What needs to be done: Once the line holding "IMU2 pin SDA: RX -> D6" is found in the listing below, write it out and each later line exactly, up to and including the one holding "JOY2 pin SW: D6 -> D12".
☆ ☆ ☆ ☆ ☆ ☆ ☆
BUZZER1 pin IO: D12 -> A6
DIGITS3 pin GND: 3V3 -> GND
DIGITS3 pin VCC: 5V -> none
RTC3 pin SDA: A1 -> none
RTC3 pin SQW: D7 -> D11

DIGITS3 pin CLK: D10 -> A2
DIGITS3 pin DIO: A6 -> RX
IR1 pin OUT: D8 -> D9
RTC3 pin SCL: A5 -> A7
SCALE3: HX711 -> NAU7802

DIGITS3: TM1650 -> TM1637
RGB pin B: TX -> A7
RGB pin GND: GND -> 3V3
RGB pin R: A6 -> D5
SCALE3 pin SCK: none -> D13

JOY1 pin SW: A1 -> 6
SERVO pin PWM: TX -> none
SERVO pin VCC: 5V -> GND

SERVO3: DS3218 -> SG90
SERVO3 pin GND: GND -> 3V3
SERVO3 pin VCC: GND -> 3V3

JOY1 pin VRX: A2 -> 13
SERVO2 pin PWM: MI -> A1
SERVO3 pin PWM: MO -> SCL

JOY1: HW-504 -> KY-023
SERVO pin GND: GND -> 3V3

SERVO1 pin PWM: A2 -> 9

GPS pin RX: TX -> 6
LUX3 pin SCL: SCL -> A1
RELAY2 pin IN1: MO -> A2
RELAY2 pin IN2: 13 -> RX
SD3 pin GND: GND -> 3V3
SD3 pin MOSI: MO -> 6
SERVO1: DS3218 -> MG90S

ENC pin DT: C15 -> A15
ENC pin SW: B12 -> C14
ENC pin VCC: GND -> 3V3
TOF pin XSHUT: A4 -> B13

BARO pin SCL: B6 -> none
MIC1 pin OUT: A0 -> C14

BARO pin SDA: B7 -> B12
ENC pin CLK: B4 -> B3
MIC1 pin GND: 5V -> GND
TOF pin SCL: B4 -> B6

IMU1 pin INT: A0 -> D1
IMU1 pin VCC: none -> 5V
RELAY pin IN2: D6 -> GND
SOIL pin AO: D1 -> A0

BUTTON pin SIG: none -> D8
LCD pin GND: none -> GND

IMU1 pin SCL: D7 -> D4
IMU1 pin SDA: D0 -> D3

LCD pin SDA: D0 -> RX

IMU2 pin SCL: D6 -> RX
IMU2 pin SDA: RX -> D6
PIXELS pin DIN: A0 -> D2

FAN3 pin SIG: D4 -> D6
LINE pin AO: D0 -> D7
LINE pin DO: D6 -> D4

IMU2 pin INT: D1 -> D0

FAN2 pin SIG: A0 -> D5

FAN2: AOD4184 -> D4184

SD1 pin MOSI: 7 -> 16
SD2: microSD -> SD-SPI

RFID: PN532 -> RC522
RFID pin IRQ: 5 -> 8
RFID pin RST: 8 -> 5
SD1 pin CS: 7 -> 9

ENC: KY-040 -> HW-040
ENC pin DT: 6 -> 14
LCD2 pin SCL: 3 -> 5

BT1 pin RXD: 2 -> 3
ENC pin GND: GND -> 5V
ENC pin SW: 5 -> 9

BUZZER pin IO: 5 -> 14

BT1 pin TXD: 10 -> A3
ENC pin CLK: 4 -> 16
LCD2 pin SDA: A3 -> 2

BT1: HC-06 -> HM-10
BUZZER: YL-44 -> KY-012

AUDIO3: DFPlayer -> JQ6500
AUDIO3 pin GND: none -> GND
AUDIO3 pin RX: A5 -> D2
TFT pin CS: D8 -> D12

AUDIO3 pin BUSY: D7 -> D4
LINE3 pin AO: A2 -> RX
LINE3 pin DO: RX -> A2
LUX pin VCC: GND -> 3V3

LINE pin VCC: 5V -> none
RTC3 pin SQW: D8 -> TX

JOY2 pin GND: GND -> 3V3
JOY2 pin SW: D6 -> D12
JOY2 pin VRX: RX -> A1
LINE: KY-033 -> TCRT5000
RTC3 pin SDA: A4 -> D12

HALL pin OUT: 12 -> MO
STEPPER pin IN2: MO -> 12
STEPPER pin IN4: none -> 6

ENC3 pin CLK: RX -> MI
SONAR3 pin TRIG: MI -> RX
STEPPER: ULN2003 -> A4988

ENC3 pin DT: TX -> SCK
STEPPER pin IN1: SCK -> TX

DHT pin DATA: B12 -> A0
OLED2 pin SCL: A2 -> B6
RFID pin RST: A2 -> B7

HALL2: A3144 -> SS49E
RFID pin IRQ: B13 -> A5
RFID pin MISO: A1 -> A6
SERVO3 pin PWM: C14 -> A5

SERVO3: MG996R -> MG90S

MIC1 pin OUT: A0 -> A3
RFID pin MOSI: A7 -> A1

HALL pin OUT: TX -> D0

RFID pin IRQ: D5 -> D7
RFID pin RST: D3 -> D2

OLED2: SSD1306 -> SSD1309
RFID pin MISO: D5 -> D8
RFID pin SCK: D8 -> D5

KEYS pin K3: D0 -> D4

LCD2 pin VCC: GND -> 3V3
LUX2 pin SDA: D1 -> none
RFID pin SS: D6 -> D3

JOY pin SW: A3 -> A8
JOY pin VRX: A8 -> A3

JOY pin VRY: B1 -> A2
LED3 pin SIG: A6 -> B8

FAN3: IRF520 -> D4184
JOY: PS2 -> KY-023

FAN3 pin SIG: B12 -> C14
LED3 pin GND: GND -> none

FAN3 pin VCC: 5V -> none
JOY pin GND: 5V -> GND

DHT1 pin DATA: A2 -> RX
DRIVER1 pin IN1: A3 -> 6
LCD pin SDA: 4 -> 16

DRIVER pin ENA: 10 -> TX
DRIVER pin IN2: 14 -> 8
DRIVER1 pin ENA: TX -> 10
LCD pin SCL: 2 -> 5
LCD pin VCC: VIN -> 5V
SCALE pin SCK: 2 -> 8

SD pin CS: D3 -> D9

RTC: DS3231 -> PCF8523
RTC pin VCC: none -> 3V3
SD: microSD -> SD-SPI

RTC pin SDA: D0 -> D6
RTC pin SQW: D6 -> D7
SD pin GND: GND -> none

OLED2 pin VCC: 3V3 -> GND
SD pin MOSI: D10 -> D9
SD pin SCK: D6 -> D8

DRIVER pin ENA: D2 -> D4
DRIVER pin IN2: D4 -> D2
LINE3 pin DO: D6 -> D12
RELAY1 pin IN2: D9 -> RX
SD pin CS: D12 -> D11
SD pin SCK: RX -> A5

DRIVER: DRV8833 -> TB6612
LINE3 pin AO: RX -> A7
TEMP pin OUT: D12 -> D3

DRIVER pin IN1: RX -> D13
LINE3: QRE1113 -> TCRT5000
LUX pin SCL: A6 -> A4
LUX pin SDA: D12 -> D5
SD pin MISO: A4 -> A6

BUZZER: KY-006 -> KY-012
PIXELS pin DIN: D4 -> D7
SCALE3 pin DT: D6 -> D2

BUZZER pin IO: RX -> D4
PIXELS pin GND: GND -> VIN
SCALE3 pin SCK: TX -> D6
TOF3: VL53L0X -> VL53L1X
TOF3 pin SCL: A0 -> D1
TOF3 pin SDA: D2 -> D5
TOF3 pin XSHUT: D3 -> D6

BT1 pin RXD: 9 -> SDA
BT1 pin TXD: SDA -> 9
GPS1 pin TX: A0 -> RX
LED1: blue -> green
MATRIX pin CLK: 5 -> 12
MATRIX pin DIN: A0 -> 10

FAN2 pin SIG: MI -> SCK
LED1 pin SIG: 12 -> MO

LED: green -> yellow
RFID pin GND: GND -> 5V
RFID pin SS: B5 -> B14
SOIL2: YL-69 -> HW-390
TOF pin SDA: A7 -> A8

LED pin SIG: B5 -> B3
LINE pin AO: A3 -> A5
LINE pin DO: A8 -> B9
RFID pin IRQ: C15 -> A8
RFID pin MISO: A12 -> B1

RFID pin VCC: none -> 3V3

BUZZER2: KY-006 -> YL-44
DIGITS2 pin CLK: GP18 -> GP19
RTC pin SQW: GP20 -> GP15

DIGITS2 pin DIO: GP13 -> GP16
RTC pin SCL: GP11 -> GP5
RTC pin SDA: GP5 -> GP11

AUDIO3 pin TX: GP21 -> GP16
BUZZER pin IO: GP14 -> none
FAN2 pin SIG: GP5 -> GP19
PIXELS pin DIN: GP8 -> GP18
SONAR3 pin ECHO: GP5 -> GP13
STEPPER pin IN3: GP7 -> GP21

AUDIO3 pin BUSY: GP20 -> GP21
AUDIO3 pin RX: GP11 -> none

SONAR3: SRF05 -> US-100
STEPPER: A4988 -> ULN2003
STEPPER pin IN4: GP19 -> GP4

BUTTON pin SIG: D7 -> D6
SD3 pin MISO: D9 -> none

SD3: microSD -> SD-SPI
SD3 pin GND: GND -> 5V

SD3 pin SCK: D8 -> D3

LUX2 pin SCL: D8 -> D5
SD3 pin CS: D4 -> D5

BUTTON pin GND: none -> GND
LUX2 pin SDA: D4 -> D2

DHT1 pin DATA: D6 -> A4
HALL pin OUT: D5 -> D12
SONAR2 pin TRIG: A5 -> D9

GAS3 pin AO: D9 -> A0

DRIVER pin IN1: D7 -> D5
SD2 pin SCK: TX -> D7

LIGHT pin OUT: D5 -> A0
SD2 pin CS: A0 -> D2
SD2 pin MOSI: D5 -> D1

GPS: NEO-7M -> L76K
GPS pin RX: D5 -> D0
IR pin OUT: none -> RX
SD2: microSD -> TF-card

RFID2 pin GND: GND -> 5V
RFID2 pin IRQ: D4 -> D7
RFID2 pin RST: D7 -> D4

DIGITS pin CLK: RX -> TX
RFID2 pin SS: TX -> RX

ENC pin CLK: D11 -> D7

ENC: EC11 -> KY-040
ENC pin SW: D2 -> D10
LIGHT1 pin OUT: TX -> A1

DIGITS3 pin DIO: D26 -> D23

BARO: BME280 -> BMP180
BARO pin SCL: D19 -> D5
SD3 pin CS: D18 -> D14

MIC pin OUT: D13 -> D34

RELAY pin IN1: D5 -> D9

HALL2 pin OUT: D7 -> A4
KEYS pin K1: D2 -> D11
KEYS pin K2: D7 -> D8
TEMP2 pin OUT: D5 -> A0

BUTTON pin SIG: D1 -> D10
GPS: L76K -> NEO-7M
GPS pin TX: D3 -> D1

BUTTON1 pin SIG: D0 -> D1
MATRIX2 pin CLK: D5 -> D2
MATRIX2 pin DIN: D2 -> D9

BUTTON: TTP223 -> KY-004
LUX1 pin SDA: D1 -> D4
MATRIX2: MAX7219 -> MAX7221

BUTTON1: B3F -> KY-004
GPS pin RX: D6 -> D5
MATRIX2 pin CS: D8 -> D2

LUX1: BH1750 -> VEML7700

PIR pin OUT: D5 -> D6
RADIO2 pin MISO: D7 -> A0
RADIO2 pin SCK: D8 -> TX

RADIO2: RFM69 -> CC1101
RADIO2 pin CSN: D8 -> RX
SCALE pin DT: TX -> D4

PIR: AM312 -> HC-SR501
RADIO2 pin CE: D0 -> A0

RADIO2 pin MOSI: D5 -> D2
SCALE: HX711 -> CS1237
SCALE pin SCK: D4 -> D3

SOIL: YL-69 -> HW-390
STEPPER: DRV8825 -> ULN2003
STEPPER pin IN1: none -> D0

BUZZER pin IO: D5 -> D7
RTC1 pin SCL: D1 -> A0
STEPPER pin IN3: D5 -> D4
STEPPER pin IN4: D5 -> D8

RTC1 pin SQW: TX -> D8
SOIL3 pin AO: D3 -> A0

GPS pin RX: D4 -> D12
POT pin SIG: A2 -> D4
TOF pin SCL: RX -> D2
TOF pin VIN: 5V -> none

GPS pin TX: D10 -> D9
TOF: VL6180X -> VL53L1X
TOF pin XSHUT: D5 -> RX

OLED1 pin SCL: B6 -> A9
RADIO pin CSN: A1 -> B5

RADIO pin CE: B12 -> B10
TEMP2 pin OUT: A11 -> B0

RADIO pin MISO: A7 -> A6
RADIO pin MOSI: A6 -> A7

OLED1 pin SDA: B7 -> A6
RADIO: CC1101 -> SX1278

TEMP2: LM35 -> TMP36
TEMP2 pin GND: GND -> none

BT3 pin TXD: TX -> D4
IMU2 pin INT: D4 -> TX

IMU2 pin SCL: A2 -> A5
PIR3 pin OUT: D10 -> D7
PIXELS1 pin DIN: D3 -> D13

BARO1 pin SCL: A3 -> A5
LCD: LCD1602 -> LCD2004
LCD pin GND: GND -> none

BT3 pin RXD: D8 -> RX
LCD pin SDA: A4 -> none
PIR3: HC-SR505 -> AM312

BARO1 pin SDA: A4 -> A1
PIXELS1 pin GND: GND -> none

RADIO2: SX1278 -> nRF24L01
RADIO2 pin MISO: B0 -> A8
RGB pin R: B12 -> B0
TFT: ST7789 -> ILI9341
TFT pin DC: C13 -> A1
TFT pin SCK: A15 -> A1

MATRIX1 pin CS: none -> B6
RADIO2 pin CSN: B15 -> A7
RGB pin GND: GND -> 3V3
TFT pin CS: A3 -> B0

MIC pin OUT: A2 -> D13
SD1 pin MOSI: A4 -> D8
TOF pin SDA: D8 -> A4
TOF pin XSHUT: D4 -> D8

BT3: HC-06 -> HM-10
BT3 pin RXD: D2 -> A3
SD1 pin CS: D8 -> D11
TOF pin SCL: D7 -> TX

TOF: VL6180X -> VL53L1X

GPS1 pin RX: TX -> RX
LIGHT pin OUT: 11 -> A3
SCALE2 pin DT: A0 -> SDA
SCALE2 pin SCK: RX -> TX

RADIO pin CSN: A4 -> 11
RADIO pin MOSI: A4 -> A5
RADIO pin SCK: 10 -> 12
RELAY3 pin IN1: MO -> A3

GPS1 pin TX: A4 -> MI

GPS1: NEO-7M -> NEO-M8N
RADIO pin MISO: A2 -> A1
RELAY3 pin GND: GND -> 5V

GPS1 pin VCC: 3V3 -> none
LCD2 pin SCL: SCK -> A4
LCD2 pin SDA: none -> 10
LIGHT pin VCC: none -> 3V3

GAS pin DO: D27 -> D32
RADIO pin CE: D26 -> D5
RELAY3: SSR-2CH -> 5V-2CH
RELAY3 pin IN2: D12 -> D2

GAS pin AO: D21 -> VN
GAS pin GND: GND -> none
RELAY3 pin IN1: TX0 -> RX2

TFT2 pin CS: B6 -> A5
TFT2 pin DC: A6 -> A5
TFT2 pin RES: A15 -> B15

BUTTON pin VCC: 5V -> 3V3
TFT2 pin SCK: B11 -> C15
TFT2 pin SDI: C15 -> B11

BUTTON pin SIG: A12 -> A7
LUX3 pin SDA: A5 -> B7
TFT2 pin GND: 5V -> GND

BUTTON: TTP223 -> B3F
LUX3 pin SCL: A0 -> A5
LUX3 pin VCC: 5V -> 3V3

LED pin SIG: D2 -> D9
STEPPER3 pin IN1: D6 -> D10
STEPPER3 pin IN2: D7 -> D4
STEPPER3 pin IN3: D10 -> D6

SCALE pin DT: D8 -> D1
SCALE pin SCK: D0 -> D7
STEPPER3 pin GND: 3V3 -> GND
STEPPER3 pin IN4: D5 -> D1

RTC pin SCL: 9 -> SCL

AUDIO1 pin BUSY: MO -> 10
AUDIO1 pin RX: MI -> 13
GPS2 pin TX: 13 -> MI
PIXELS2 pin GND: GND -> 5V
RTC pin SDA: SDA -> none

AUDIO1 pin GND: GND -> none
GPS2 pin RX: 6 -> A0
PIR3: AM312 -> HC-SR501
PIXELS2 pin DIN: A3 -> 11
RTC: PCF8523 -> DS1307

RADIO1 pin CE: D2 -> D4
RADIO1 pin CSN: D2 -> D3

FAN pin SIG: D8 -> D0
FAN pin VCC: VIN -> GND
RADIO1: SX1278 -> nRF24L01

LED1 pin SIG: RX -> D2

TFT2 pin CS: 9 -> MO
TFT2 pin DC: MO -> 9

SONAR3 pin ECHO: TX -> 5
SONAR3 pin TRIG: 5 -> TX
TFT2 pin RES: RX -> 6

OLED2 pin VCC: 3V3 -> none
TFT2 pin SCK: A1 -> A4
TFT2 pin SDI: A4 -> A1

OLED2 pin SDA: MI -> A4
☆ ☆ ☆ ☆ ☆ ☆ ☆
Output for this exercise:
IMU2 pin SDA: RX -> D6
PIXELS pin DIN: A0 -> D2

FAN3 pin SIG: D4 -> D6
LINE pin AO: D0 -> D7
LINE pin DO: D6 -> D4

IMU2 pin INT: D1 -> D0

FAN2 pin SIG: A0 -> D5

FAN2: AOD4184 -> D4184

SD1 pin MOSI: 7 -> 16
SD2: microSD -> SD-SPI

RFID: PN532 -> RC522
RFID pin IRQ: 5 -> 8
RFID pin RST: 8 -> 5
SD1 pin CS: 7 -> 9

ENC: KY-040 -> HW-040
ENC pin DT: 6 -> 14
LCD2 pin SCL: 3 -> 5

BT1 pin RXD: 2 -> 3
ENC pin GND: GND -> 5V
ENC pin SW: 5 -> 9

BUZZER pin IO: 5 -> 14

BT1 pin TXD: 10 -> A3
ENC pin CLK: 4 -> 16
LCD2 pin SDA: A3 -> 2

BT1: HC-06 -> HM-10
BUZZER: YL-44 -> KY-012

AUDIO3: DFPlayer -> JQ6500
AUDIO3 pin GND: none -> GND
AUDIO3 pin RX: A5 -> D2
TFT pin CS: D8 -> D12

AUDIO3 pin BUSY: D7 -> D4
LINE3 pin AO: A2 -> RX
LINE3 pin DO: RX -> A2
LUX pin VCC: GND -> 3V3

LINE pin VCC: 5V -> none
RTC3 pin SQW: D8 -> TX

JOY2 pin GND: GND -> 3V3
JOY2 pin SW: D6 -> D12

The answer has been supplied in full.